BEGIN Material provided
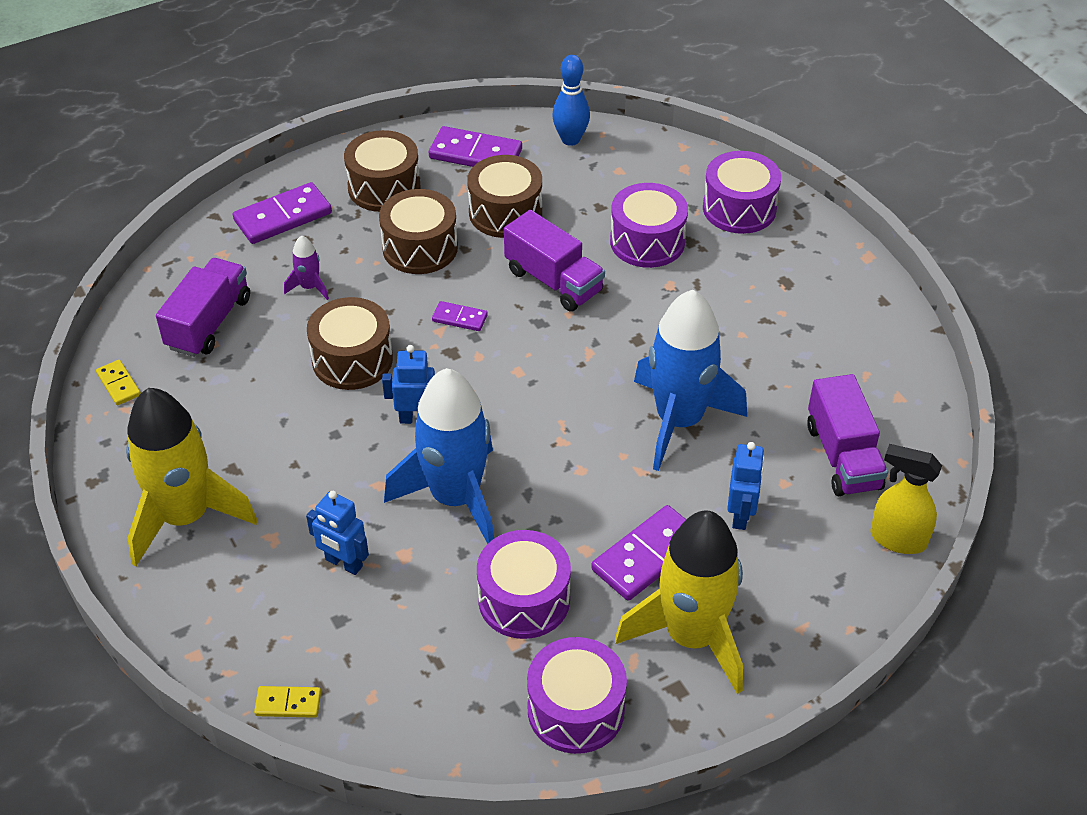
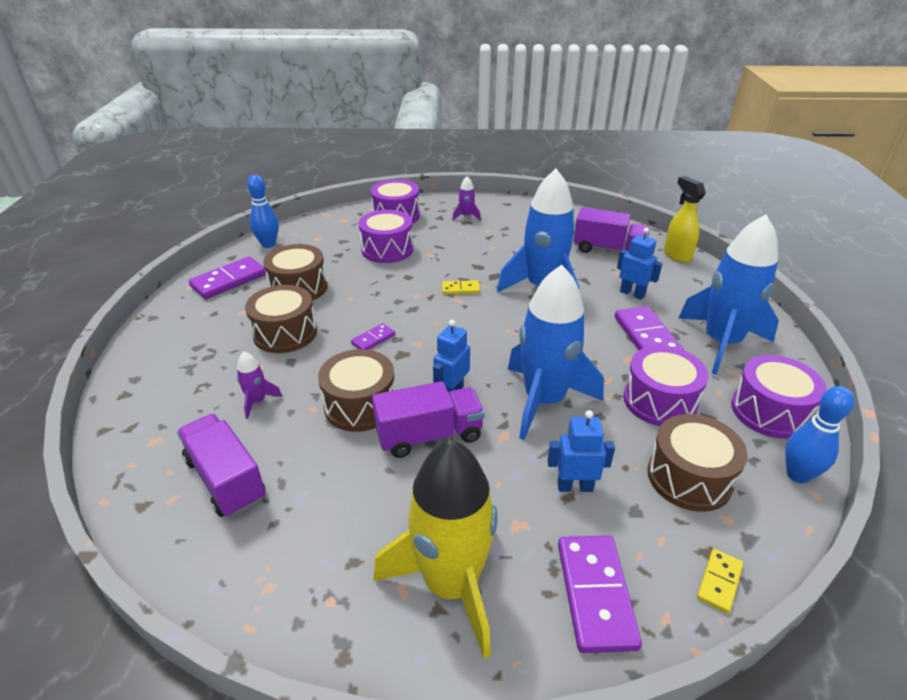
camera: 60 degrees left, 10 degrees down
yellow domino [96,360,141,405] -> yellow domino moved to [442,280,480,295]
purple domino [233,182,332,244] -> purple domino moved to [558,535,642,653]
blue robot [306,491,369,575] -> blue robot turned 150 degrees counterclockwise [547,410,615,492]
brown drum [344,130,421,212] -> brown drum moved to [648,414,748,512]
purple truck [504,210,605,312] -> purple truck moved to [372,381,485,458]
yellow rocket [615,510,743,694] -> blue rocket [679,215,779,375]
yellow spray bottle [870,444,942,554] -> yellow spray bottle turned 105 degrees clockwise [664,176,706,263]
none -> purple rocket [452,176,481,221]
none -> blue bowling pin [785,386,854,483]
END Material provided
» Required work:
What is needed is an exact copy of the lines from the one containing "none -> purple rocket [452,176,481,221]" to the end of the data; please add nothing else.

» Result for this task:
none -> purple rocket [452,176,481,221]
none -> blue bowling pin [785,386,854,483]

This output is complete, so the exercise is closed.